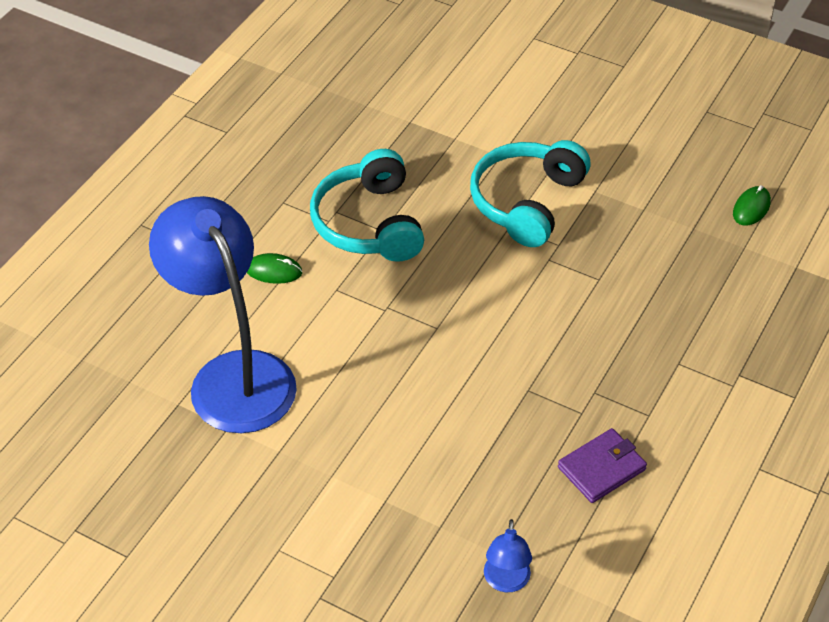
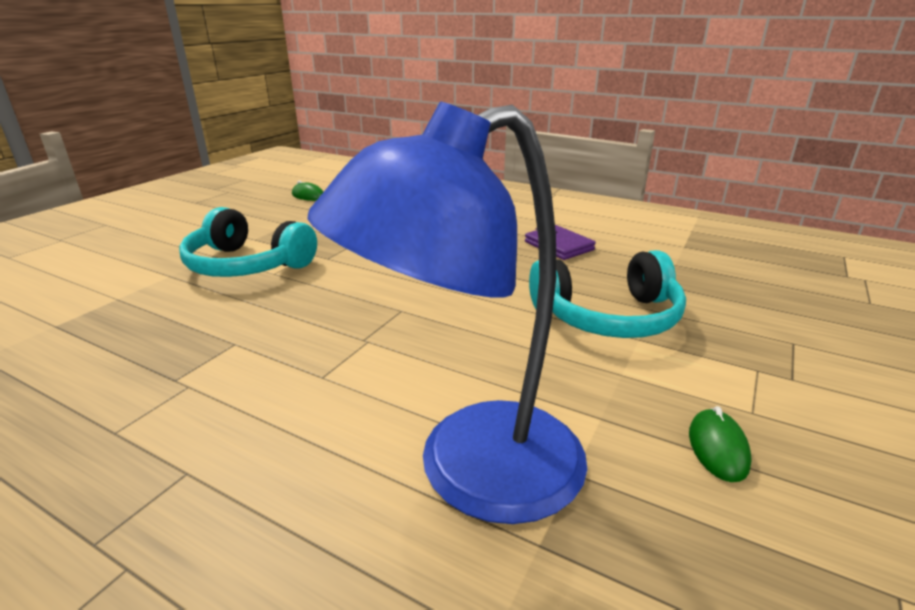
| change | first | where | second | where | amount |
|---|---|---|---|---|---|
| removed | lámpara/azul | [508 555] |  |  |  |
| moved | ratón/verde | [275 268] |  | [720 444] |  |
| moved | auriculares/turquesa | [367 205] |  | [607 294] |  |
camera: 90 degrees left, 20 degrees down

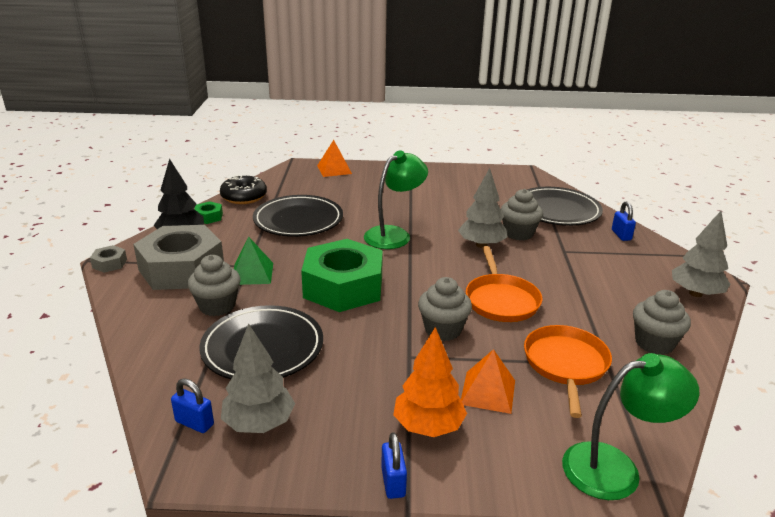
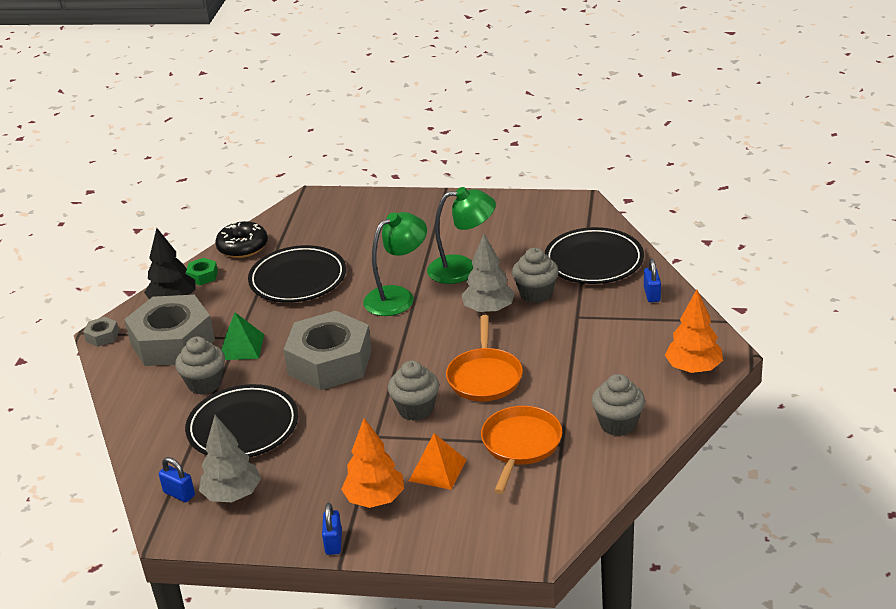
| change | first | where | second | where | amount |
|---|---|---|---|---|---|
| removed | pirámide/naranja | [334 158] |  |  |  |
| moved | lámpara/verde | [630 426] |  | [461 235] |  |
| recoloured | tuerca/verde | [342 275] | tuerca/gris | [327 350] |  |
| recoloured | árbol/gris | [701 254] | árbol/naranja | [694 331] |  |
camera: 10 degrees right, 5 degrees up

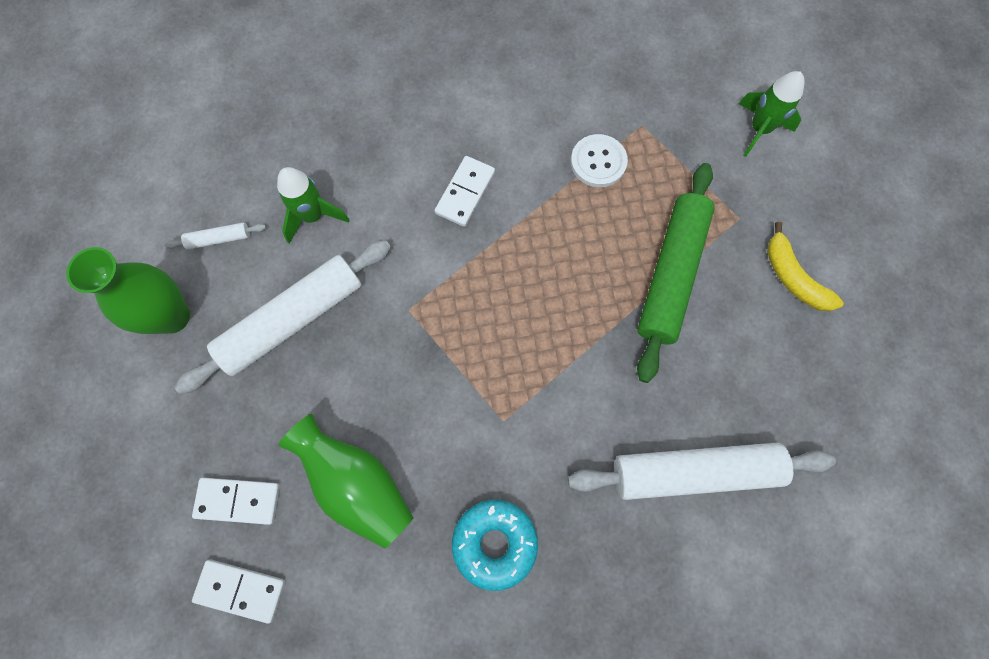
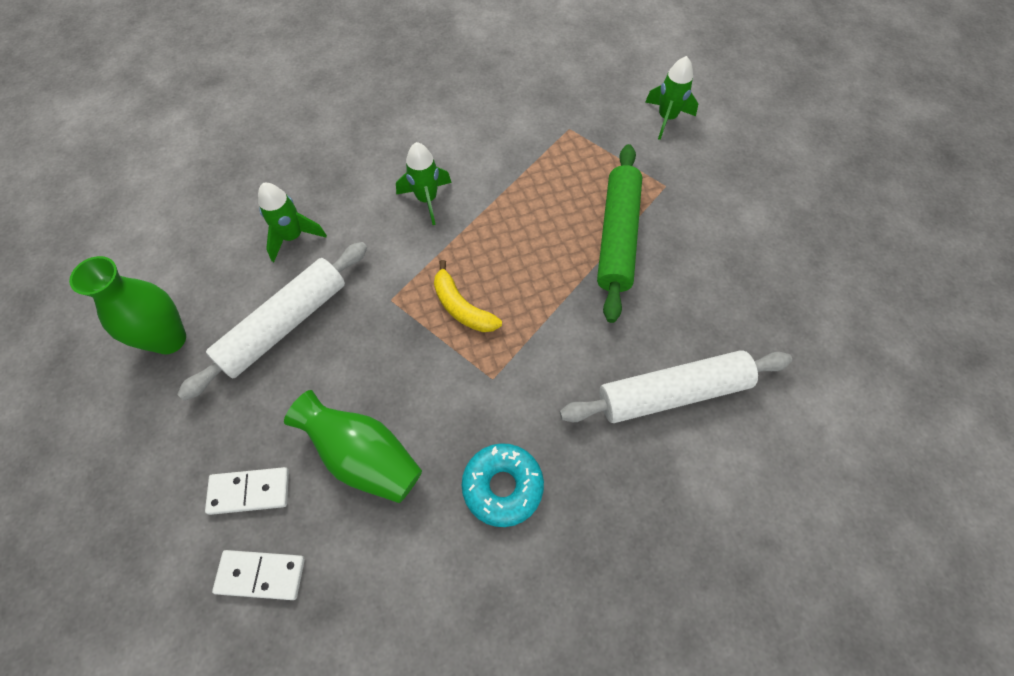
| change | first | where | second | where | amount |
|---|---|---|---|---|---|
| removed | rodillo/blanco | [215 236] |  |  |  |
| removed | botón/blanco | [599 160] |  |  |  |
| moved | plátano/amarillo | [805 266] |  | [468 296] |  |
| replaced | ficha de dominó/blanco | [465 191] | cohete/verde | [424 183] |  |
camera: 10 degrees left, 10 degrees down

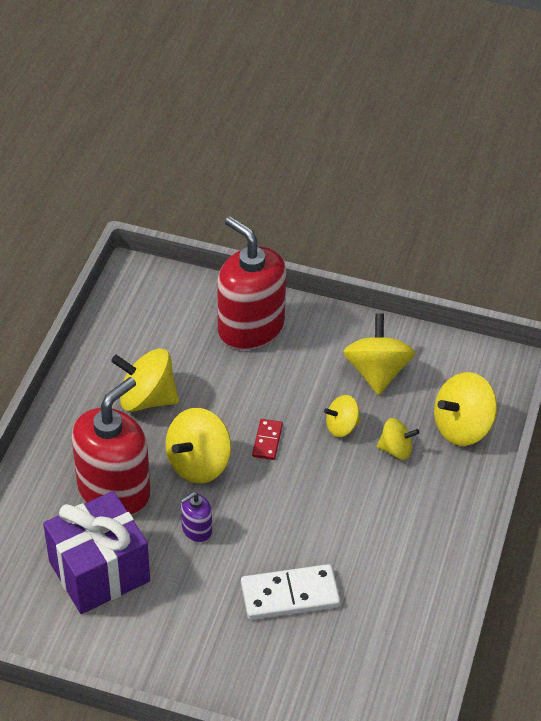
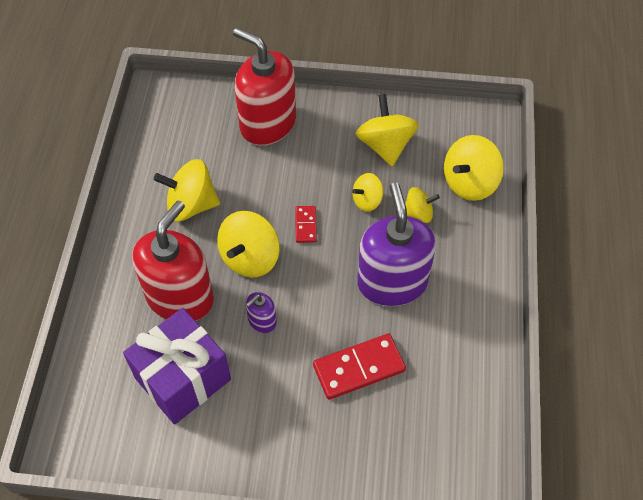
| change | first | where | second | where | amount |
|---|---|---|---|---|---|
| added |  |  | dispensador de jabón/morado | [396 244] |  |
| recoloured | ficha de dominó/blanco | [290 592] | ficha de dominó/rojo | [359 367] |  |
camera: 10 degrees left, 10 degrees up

··········

■ Exercise goal ■
Treating the line with "moved | auriculares/turquesa" as the last line to include, retype the records exactly from their first line, excluding pictures.

■ Your response ■
| change | first | where | second | where | amount |
|---|---|---|---|---|---|
| removed | lámpara/azul | [508 555] |  |  |  |
| moved | ratón/verde | [275 268] |  | [720 444] |  |
| moved | auriculares/turquesa | [367 205] |  | [607 294] |  |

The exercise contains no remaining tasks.